◆ **Task to complete**
Examine each line of the data. Copy the line if it includes the word "purple".

Data to examine: Begin

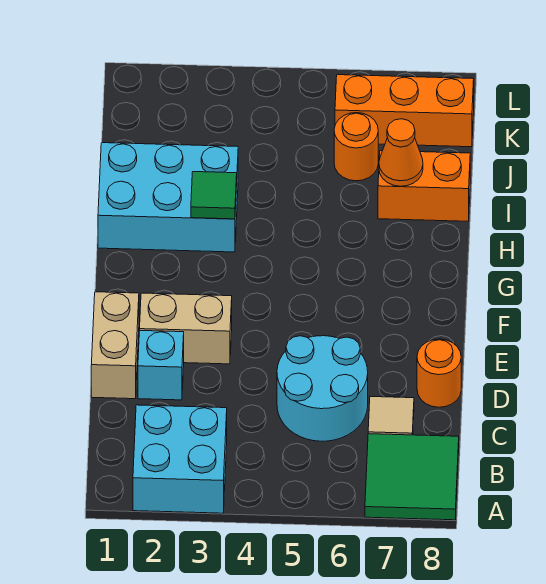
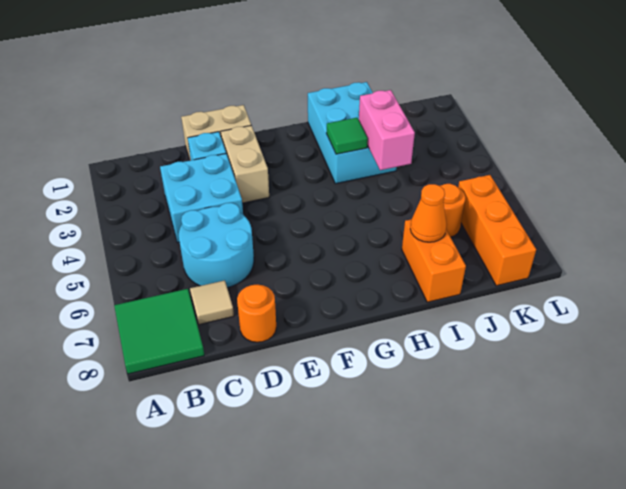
cyan brick A2:B3 level 1 -> cyan brick C3:D4 level 1
none -> pink brick I3:I4 level 2

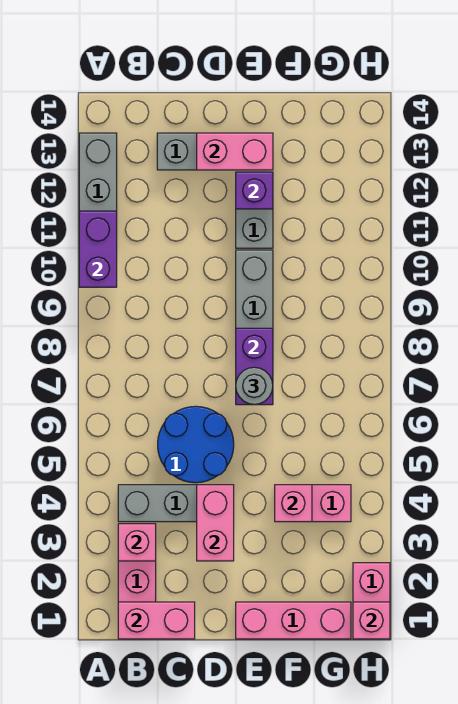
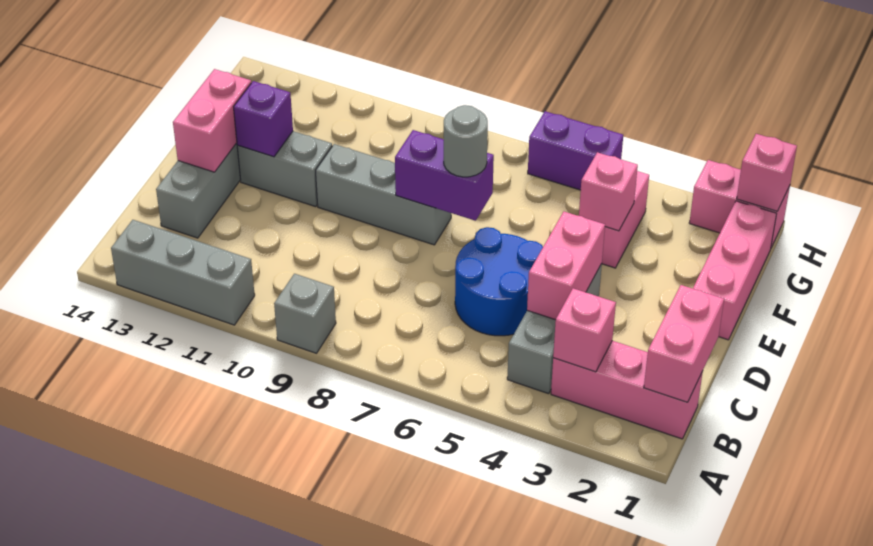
none -> grey brick A9 level 1
purple brick A10:A11 level 2 -> purple brick H5:H6 level 1
pink brick D3:D4 level 2 -> pink brick C4:D4 level 2

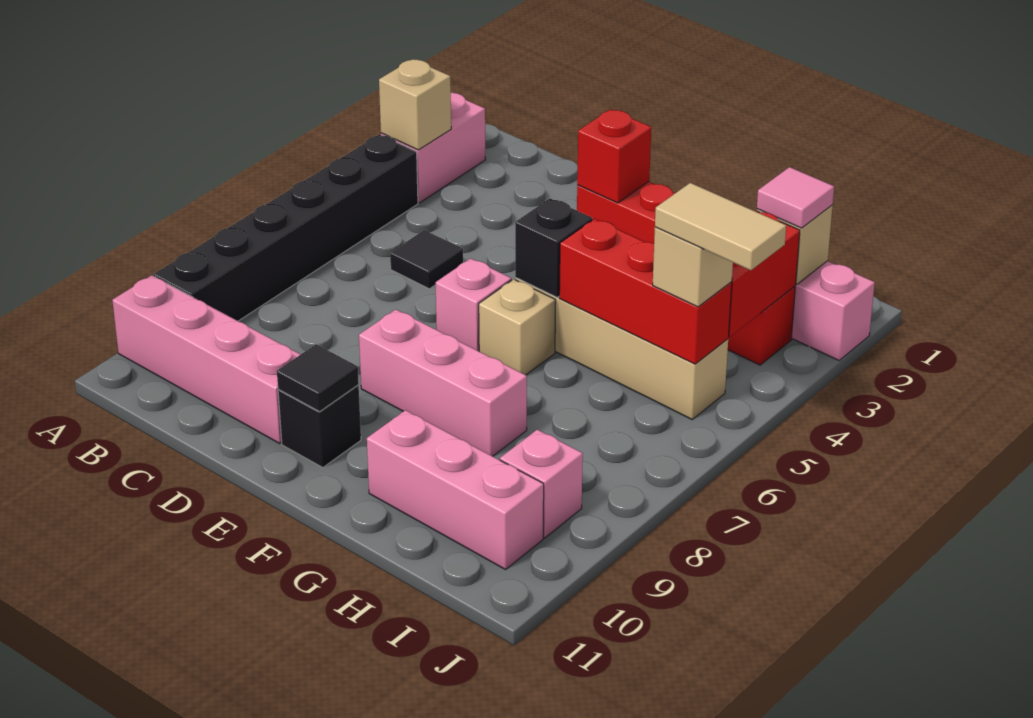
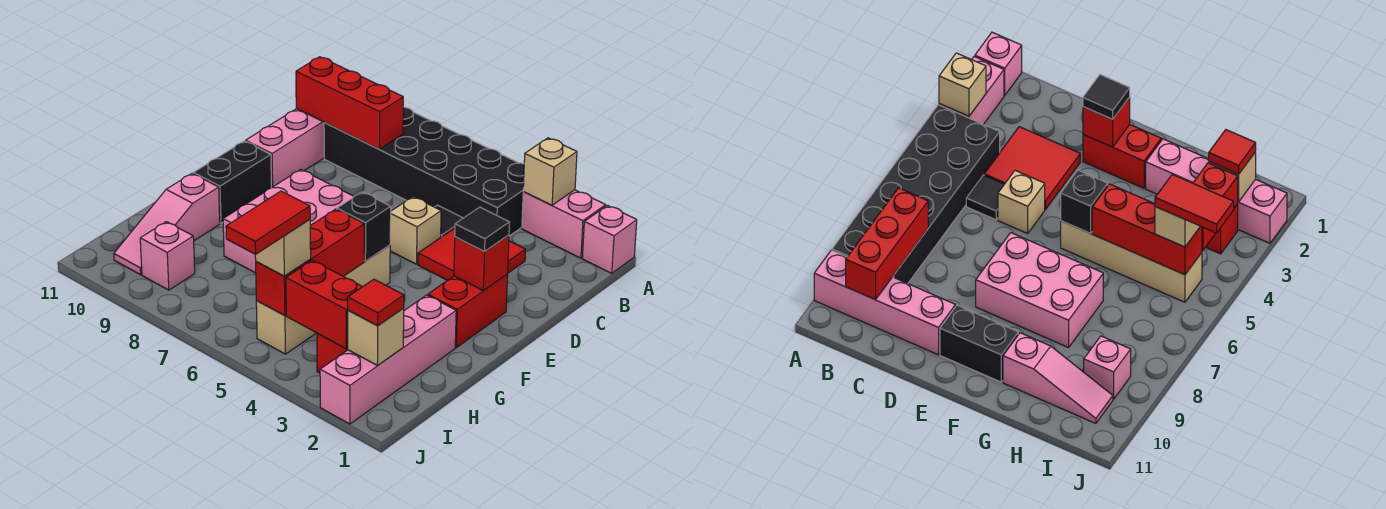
black brick A4:A9 level 1 -> black brick A4:B9 level 1
none -> red brick B8:B10 level 2
none -> red tile C3:D4 level 1
pink brick E6 level 1 -> pink brick A1 level 1
pink brick E8:G8 level 1 -> pink brick E7:G8 level 1
black brick E10 level 1 -> black brick E10:F10 level 1
black tile E10 level 2 -> black tile E2 level 3
tan brick F6 level 1 -> tan brick D5 level 1
pink brick G10:I10 level 1 -> pink slope G10:I10 level 1 top G
pink tile I2 level 3 -> red tile I2 level 3
tan tile I5:J5 level 4 -> red tile I5:J5 level 4

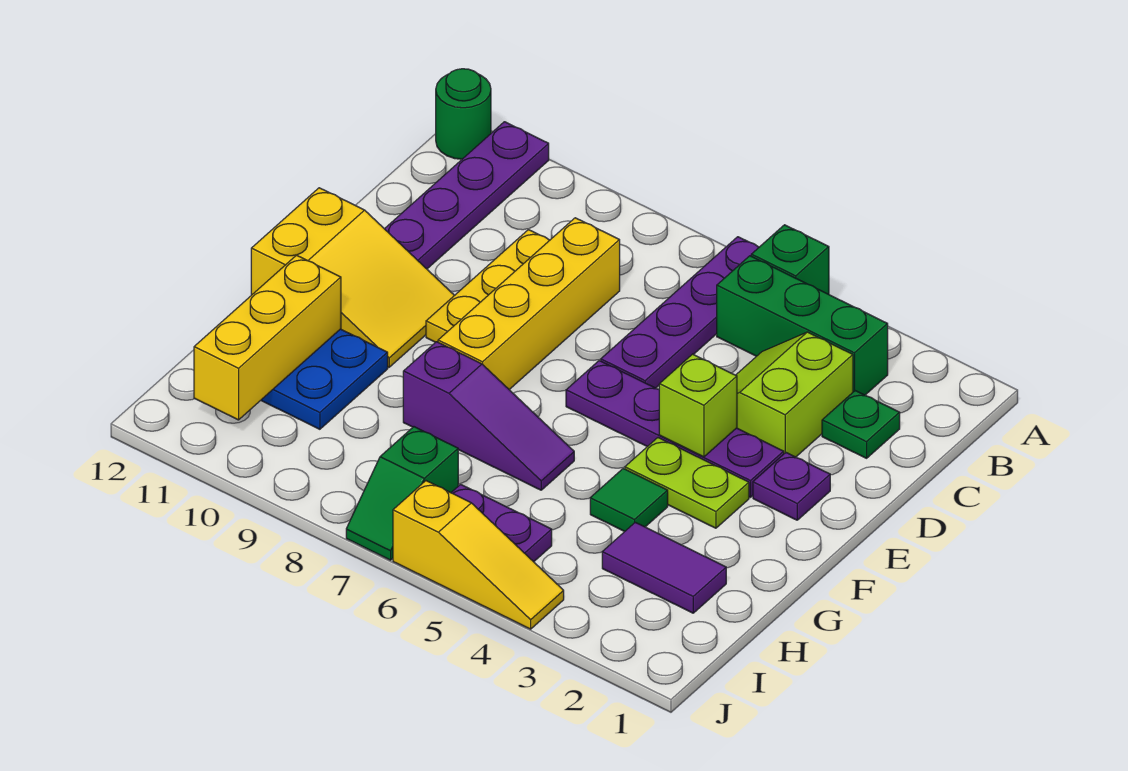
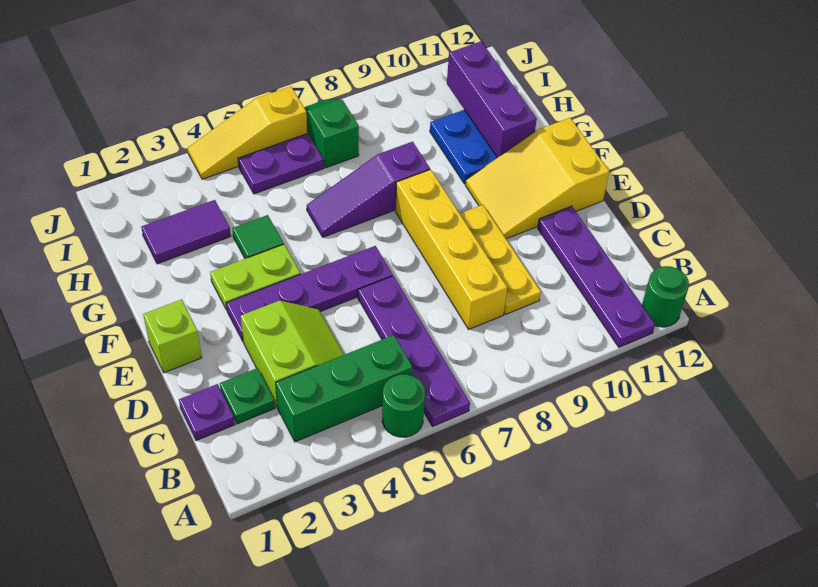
green brick A5 level 1 -> green round brick A5 level 1
purple plate E2 level 1 -> purple plate C1 level 1
lime brick E4 level 2 -> lime brick E1 level 1
yellow brick G11:I11 level 2 -> purple brick G11:I11 level 2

Data to examine: End

◆ **Reply**
purple brick A10:A11 level 2 -> purple brick H5:H6 level 1
purple plate E2 level 1 -> purple plate C1 level 1
yellow brick G11:I11 level 2 -> purple brick G11:I11 level 2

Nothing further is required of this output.